Quote the lines of the data below verbatim, beginning at the line that contains "none -> black brick J3:K6 level 1" and ending at the last line, both included, and excluding pictures.
[Input material — start]
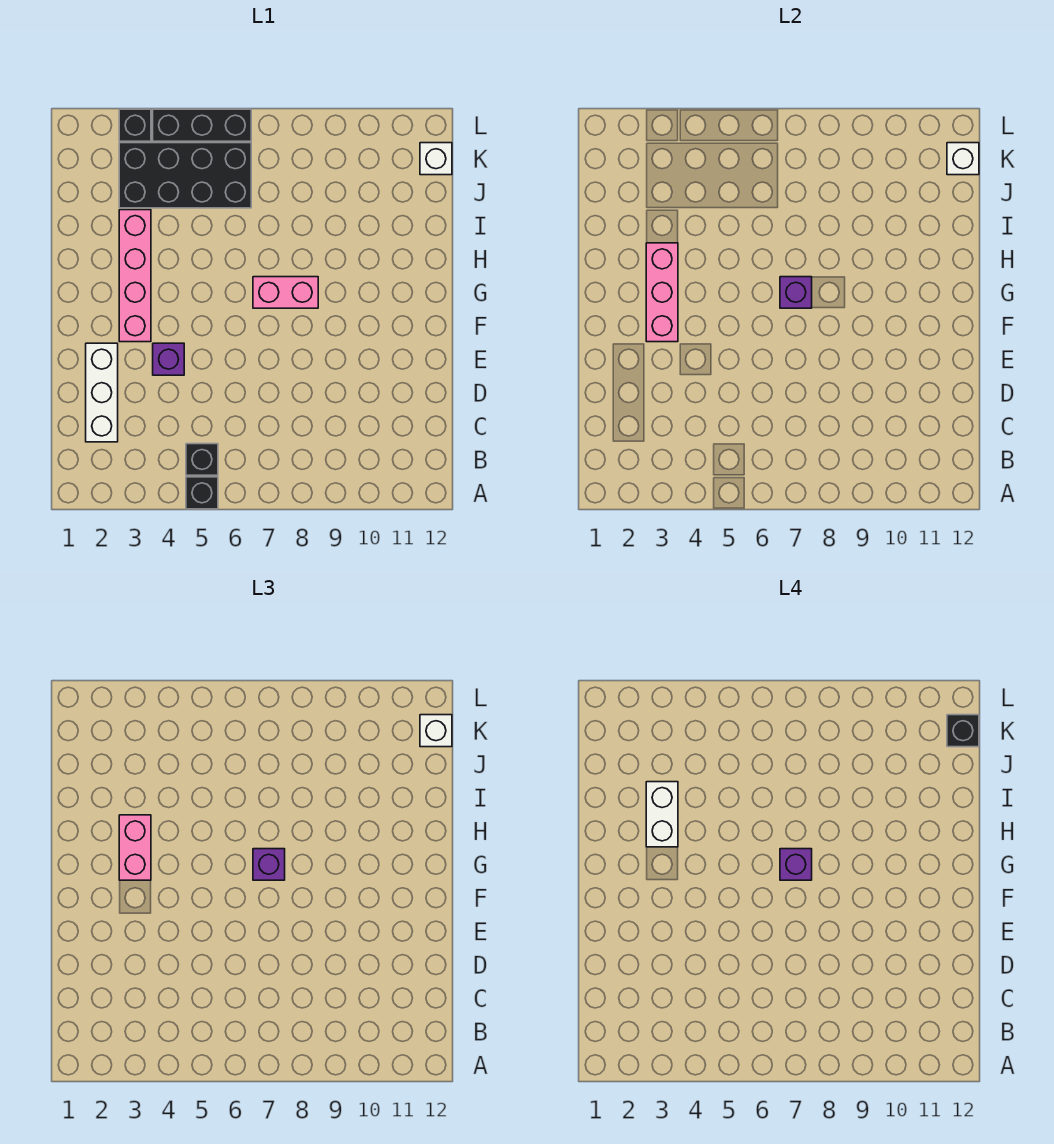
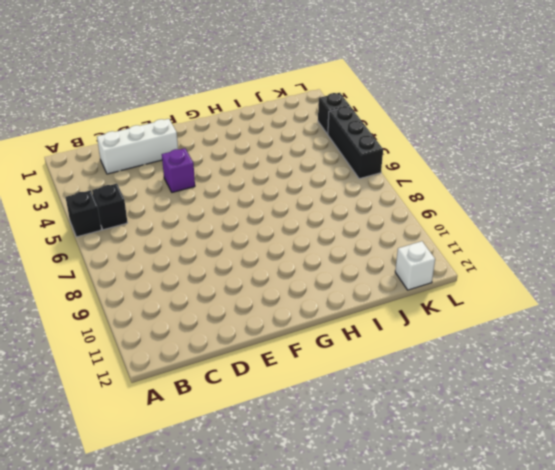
none -> pink brick F3:I3 level 1
none -> pink brick G7:G8 level 1
none -> black brick J3:K6 level 1

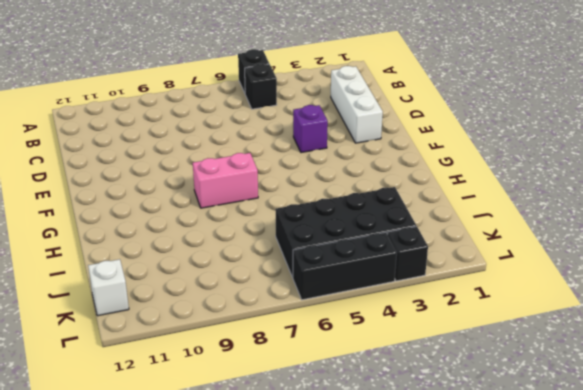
none -> pink brick F3:I3 level 1
none -> pink brick F3:H3 level 2
none -> purple brick G7 level 2

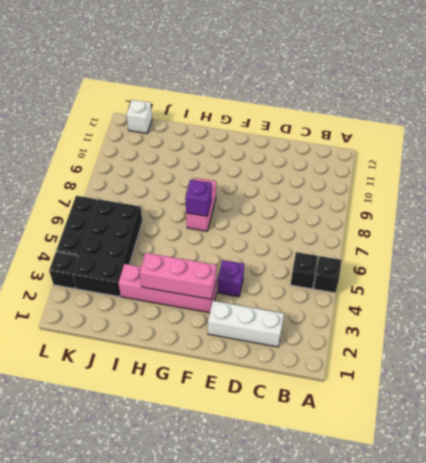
none -> white brick K12 level 2
none -> pink brick G3:H3 level 3
none -> purple brick G7 level 3

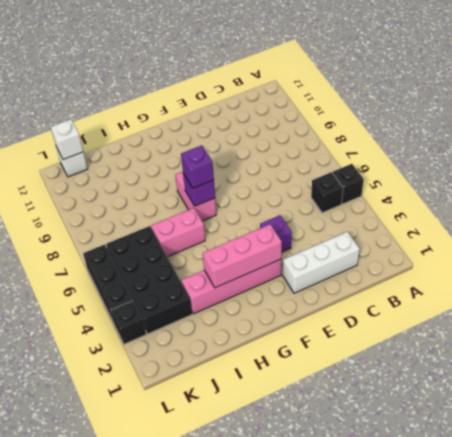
pink brick H6:I6 level 1 -> pink brick G3:H3 level 3
none -> white brick K12 level 3
none -> purple brick G7 level 4
none -> white brick H3:I3 level 4

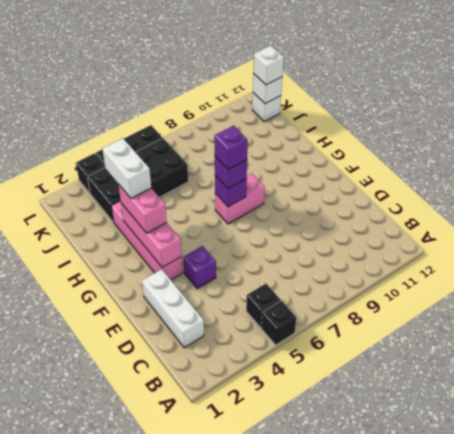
none -> black brick K12 level 4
[Input material — finish]
_Answer to the exercise:_
none -> black brick J3:K6 level 1

none -> pink brick F3:I3 level 1
none -> pink brick F3:H3 level 2
none -> purple brick G7 level 2

none -> white brick K12 level 2
none -> pink brick G3:H3 level 3
none -> purple brick G7 level 3

pink brick H6:I6 level 1 -> pink brick G3:H3 level 3
none -> white brick K12 level 3
none -> purple brick G7 level 4
none -> white brick H3:I3 level 4

none -> black brick K12 level 4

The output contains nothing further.